### Task details
Every entry below should come back unchanged, except that the pictures are dropped.

### Source information
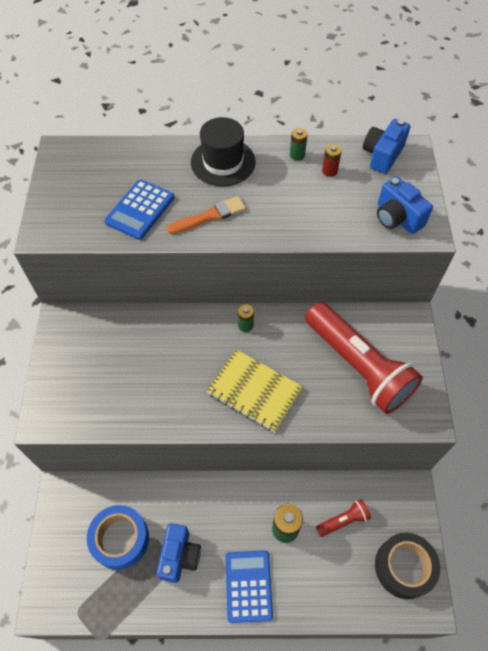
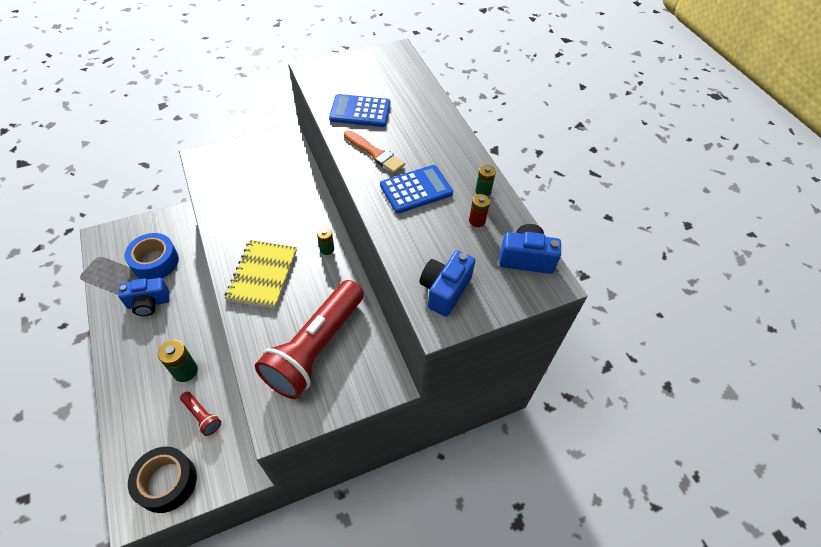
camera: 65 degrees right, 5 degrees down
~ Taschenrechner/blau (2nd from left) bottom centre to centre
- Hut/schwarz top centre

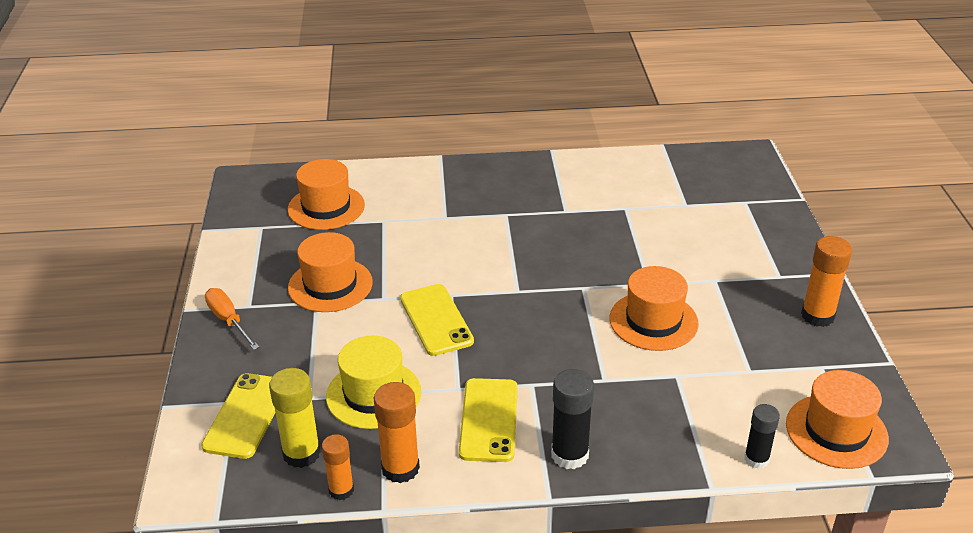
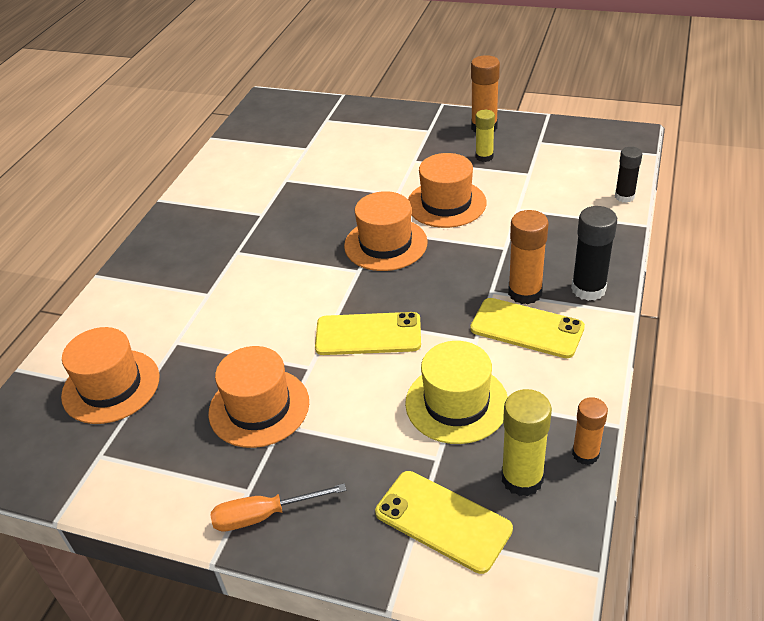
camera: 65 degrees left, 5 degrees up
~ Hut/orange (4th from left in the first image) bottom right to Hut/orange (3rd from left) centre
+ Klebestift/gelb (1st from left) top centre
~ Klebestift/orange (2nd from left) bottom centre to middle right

### Output of the exercise
camera: 65 degrees right, 5 degrees down
~ Taschenrechner/blau (2nd from left) bottom centre to centre
- Hut/schwarz top centre

camera: 65 degrees left, 5 degrees up
~ Hut/orange (4th from left in the first image) bottom right to Hut/orange (3rd from left) centre
+ Klebestift/gelb (1st from left) top centre
~ Klebestift/orange (2nd from left) bottom centre to middle right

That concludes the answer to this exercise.